» **YOUR ASSIGNMENT**: Wherever the word "green" appears in a line below, that line counts; report the total number of such lines only.
**** RECORDED INFORMATION ****
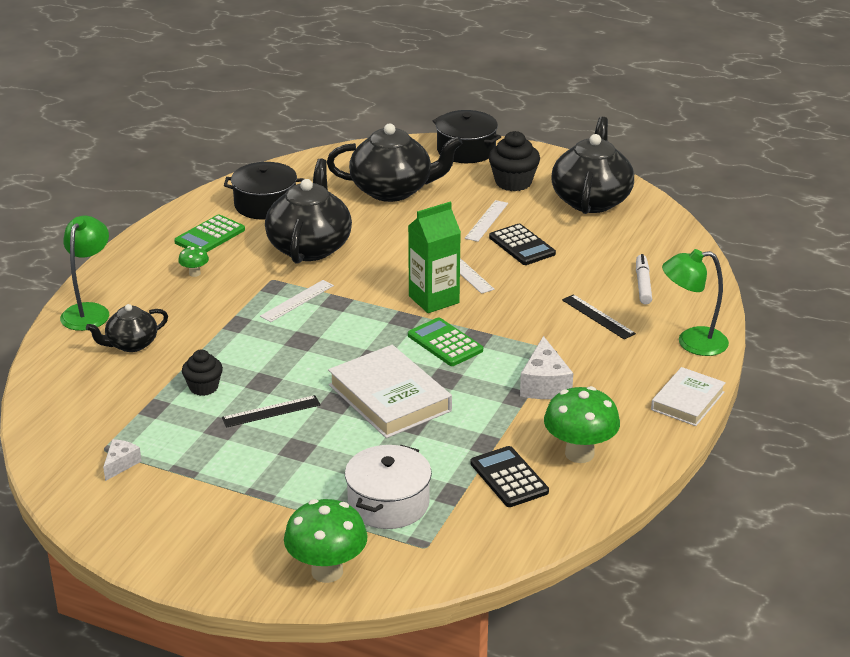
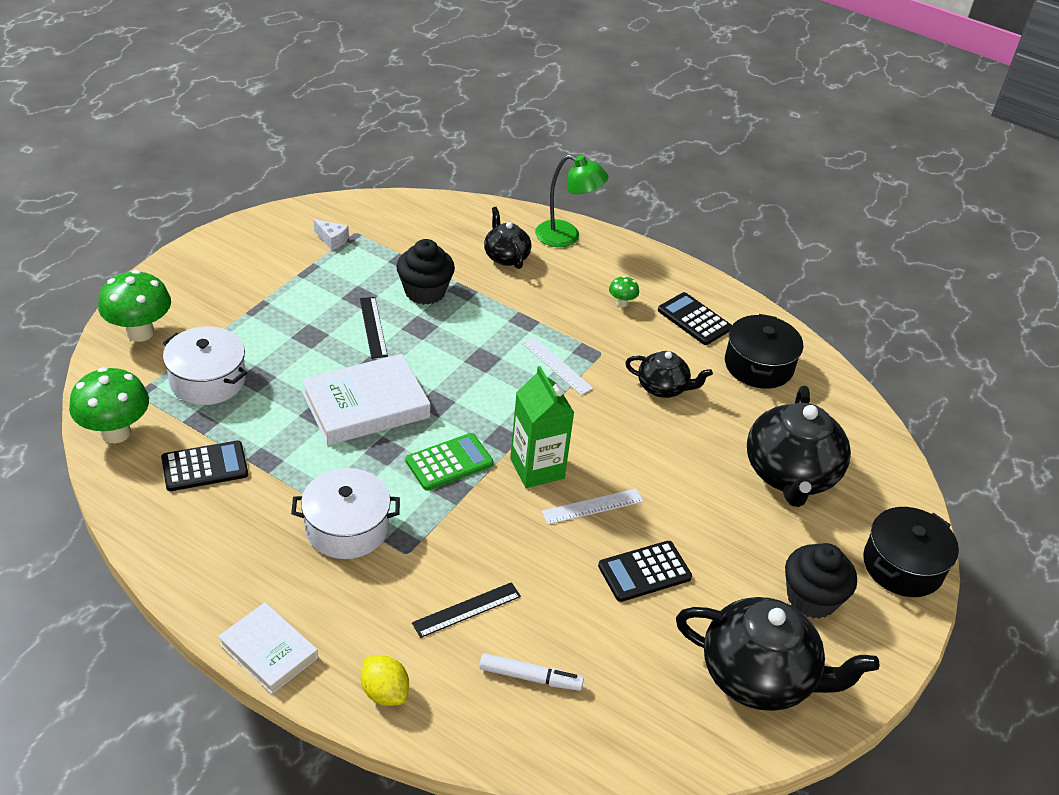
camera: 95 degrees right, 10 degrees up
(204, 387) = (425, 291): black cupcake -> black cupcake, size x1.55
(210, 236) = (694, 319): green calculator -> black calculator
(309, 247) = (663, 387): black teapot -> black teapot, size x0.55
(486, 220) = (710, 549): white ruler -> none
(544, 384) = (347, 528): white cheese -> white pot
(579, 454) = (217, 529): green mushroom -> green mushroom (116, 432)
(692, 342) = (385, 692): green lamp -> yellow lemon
****
» **RESPONSE TO THIS TASK**: 3